Given information:
----------------

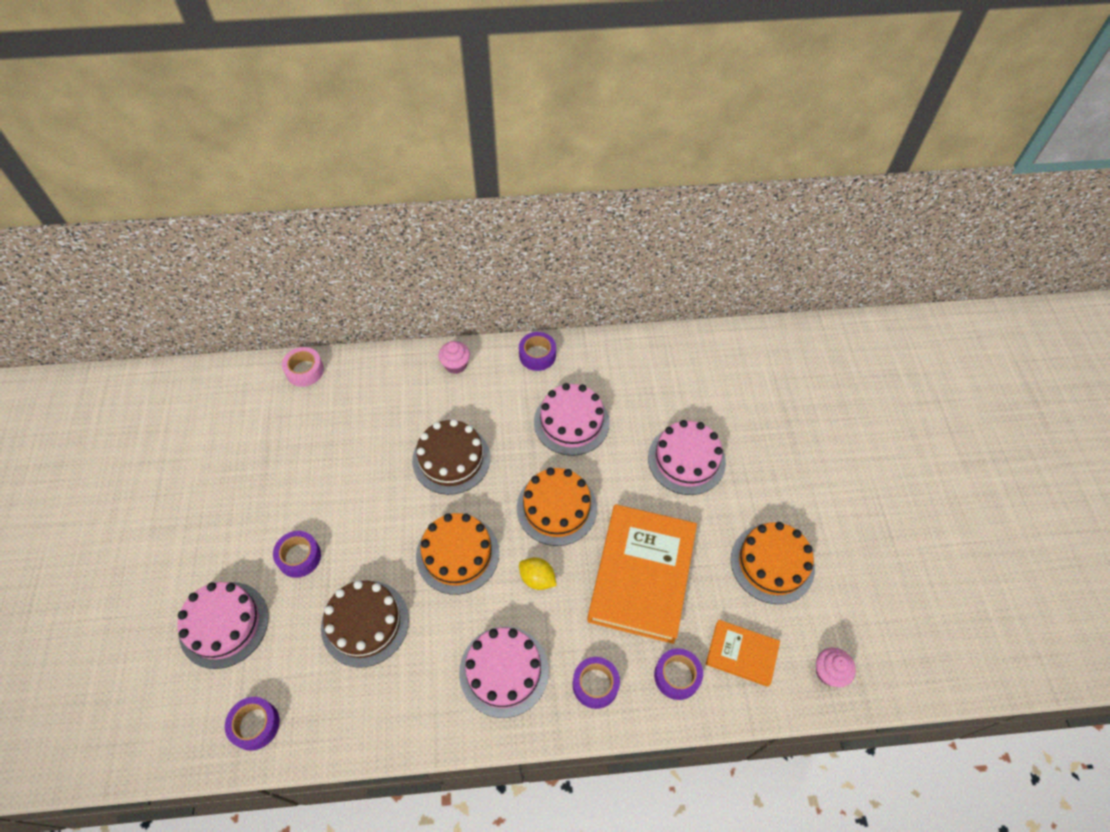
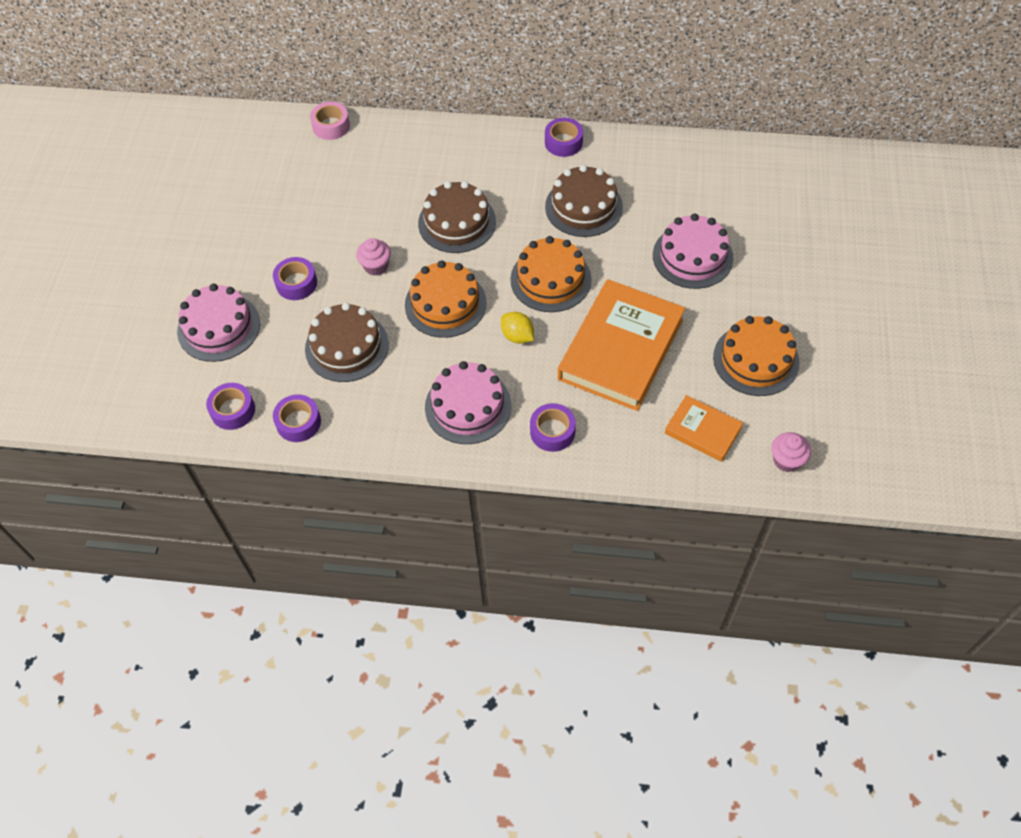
camera: 15 degrees right, 0 degrees up
pink cupcake [438,341,470,374] -> pink cupcake moved to [356,238,391,276]
pink cake [534,383,610,456] -> brown cake [545,165,623,237]
purple tape [654,648,703,700] -> purple tape moved to [273,394,321,442]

----------------

Output the data above without changes, apart from leaving out the pictures.

Response to this task:
camera: 15 degrees right, 0 degrees up
pink cupcake [438,341,470,374] -> pink cupcake moved to [356,238,391,276]
pink cake [534,383,610,456] -> brown cake [545,165,623,237]
purple tape [654,648,703,700] -> purple tape moved to [273,394,321,442]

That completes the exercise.